TASK TO CARRY OUT:
Take each line from the material below that includes the string "cyan" and copy it.

INFORMATION PROVIDED:
* * * * * * * * *
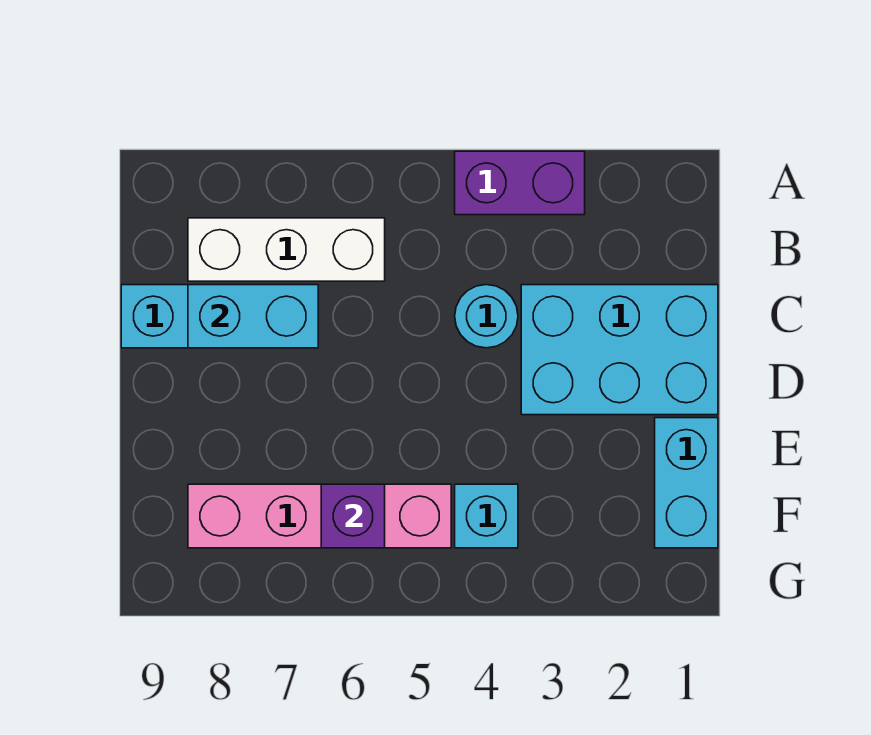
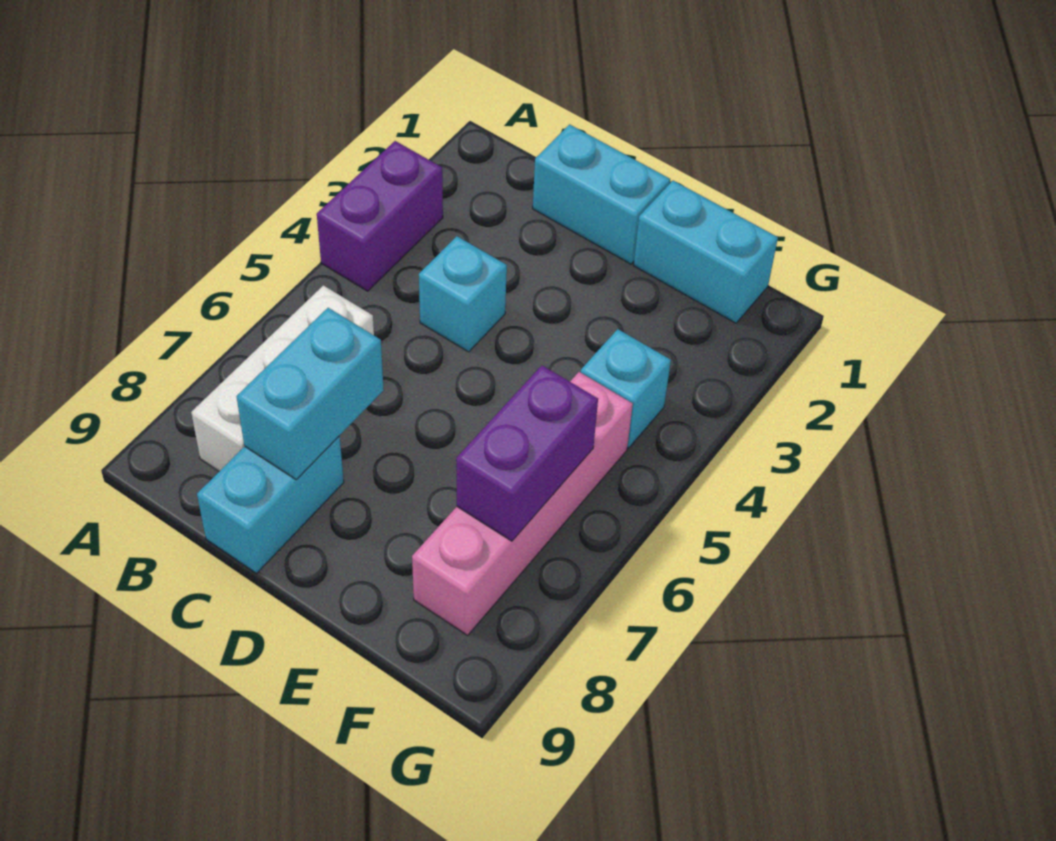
cyan brick C1:D3 level 1 -> cyan brick C1:D1 level 1
cyan round brick C4 level 1 -> cyan brick C4 level 1
purple brick F6 level 2 -> purple brick F6:F7 level 2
* * * * * * * * *
FINISHED TASK:
cyan brick C1:D3 level 1 -> cyan brick C1:D1 level 1
cyan round brick C4 level 1 -> cyan brick C4 level 1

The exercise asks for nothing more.